# [Problem statement]
Provide the number of lines below that include "SERVO", without any other words.

# [Dataset items]

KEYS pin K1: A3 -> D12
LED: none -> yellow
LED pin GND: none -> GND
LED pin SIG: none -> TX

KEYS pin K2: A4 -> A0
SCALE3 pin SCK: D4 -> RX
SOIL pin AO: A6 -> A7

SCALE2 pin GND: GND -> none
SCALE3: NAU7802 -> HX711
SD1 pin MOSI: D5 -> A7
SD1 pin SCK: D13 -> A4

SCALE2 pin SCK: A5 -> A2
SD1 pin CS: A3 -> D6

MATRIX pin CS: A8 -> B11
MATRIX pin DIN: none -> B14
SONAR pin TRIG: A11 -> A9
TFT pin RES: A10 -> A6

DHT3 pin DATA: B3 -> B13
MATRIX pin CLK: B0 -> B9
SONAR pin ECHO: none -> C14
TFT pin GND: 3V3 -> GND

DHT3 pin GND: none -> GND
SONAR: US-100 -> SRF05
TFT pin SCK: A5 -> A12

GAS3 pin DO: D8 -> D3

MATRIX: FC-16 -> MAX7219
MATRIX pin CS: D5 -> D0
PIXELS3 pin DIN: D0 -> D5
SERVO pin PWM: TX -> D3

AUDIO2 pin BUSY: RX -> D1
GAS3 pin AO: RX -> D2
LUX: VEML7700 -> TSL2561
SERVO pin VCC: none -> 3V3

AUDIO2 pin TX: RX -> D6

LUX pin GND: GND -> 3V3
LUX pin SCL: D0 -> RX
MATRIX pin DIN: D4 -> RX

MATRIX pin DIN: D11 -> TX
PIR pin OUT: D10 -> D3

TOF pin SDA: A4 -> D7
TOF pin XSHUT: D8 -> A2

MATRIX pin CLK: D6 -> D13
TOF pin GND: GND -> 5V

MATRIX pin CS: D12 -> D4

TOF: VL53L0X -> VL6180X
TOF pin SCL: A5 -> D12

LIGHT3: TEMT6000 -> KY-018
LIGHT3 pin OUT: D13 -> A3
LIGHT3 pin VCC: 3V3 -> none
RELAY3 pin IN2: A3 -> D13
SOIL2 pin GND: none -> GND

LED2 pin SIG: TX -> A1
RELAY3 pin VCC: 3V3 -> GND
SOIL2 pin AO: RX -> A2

# [Response area]
2